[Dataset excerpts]
((

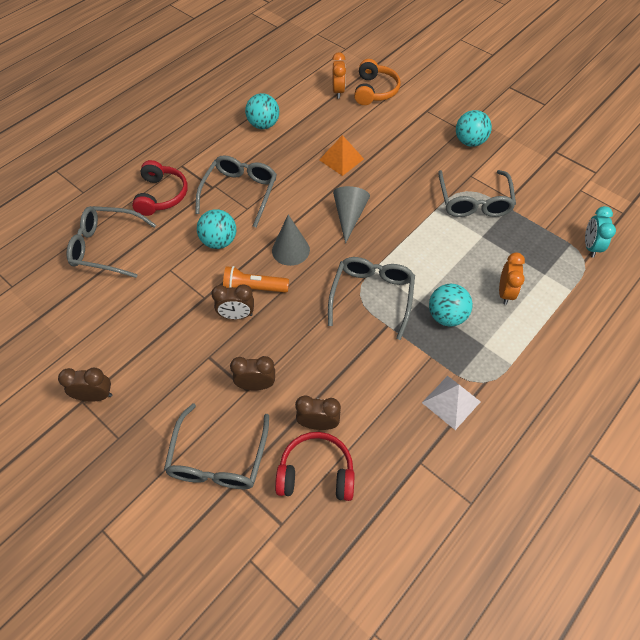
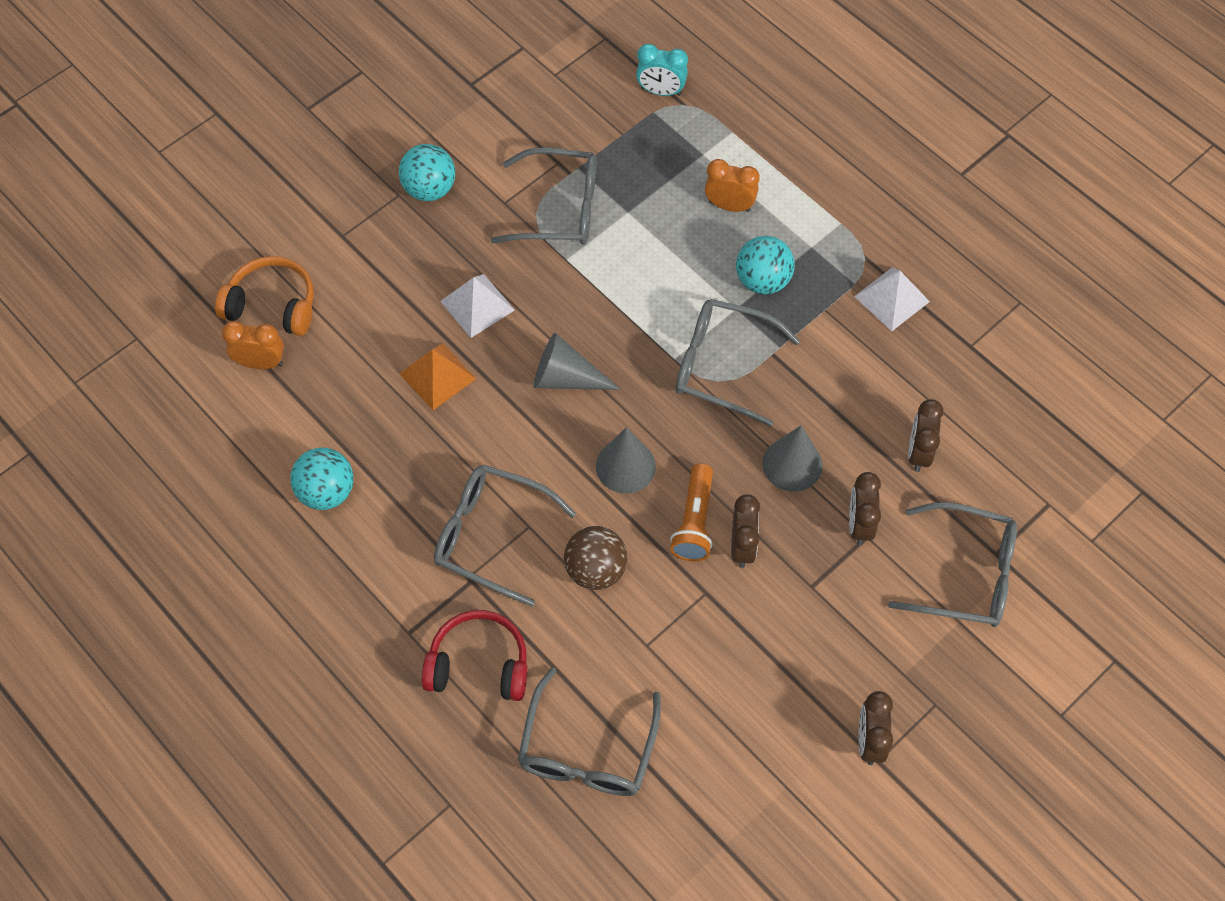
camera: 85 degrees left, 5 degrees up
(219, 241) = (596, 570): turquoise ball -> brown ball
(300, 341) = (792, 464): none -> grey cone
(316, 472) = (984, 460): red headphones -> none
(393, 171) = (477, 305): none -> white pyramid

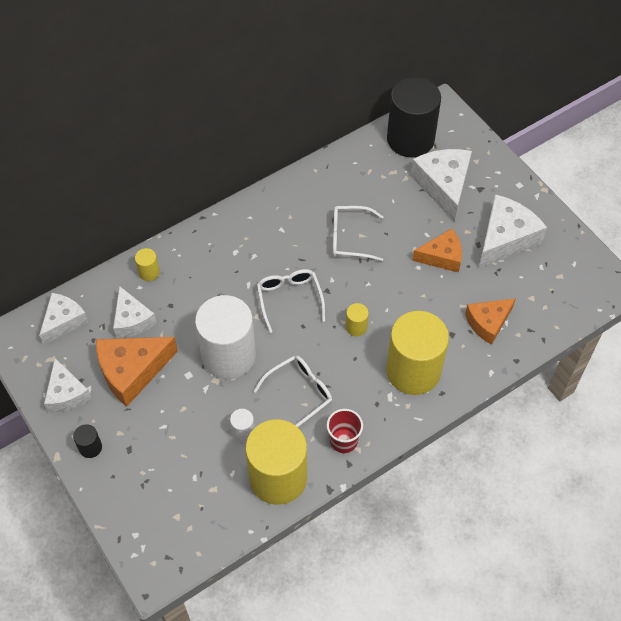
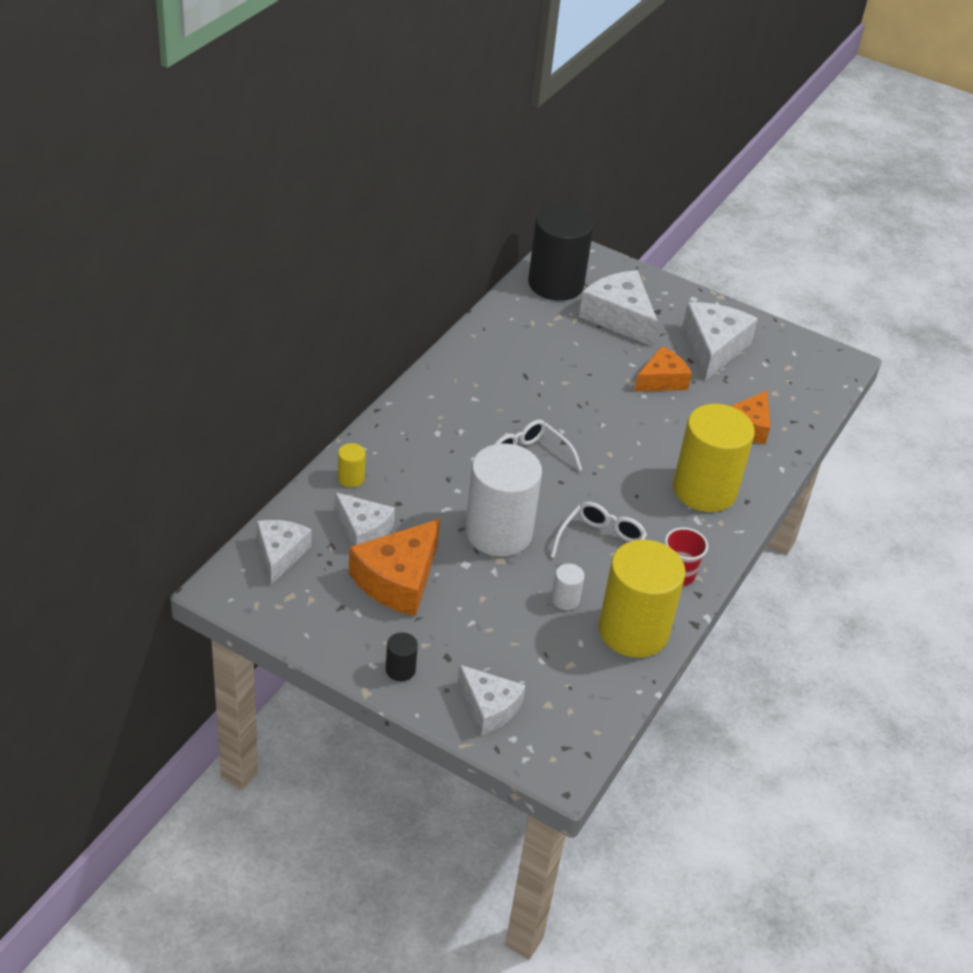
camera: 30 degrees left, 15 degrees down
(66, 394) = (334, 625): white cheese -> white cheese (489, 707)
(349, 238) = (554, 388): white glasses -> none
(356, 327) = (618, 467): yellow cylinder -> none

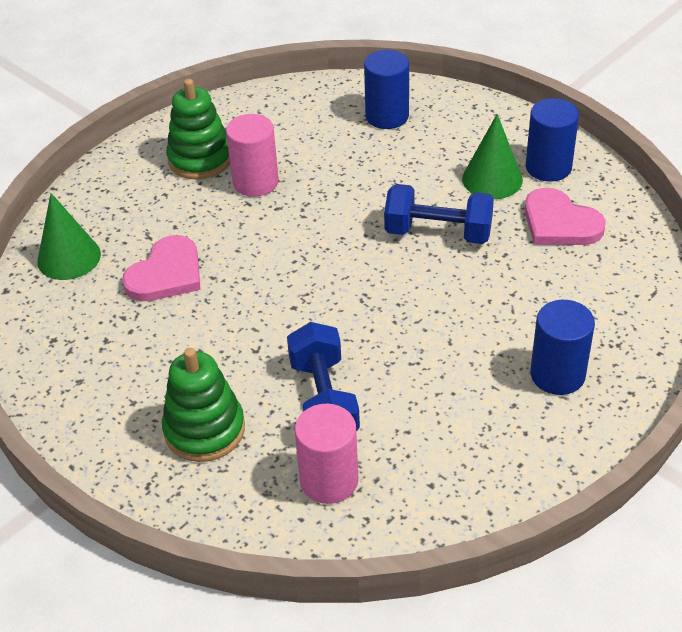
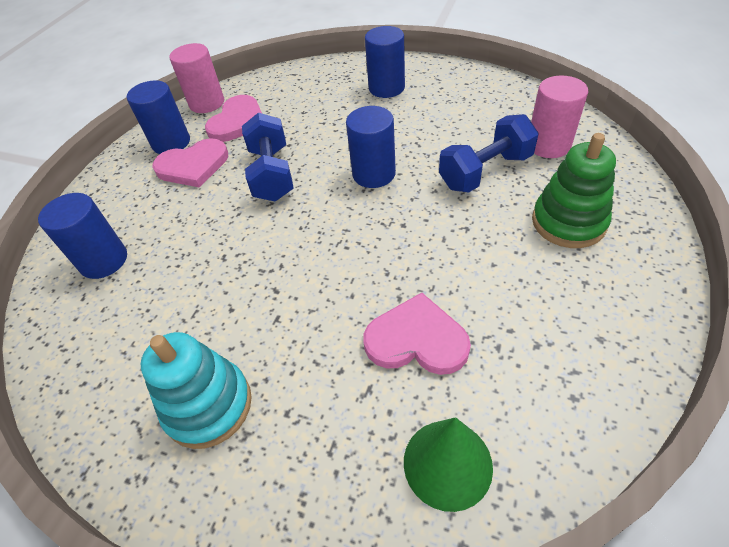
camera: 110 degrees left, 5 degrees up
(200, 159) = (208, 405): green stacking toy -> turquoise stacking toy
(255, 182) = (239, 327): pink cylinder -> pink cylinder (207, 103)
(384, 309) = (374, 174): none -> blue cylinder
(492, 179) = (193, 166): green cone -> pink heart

))

Work item: Repeat the records above exactly. Pictures do not belong in the copy.

Exercise solution:
camera: 85 degrees left, 5 degrees up
(219, 241) = (596, 570): turquoise ball -> brown ball
(300, 341) = (792, 464): none -> grey cone
(316, 472) = (984, 460): red headphones -> none
(393, 171) = (477, 305): none -> white pyramid

camera: 30 degrees left, 15 degrees down
(66, 394) = (334, 625): white cheese -> white cheese (489, 707)
(349, 238) = (554, 388): white glasses -> none
(356, 327) = (618, 467): yellow cylinder -> none

camera: 110 degrees left, 5 degrees up
(200, 159) = (208, 405): green stacking toy -> turquoise stacking toy
(255, 182) = (239, 327): pink cylinder -> pink cylinder (207, 103)
(384, 309) = (374, 174): none -> blue cylinder
(492, 179) = (193, 166): green cone -> pink heart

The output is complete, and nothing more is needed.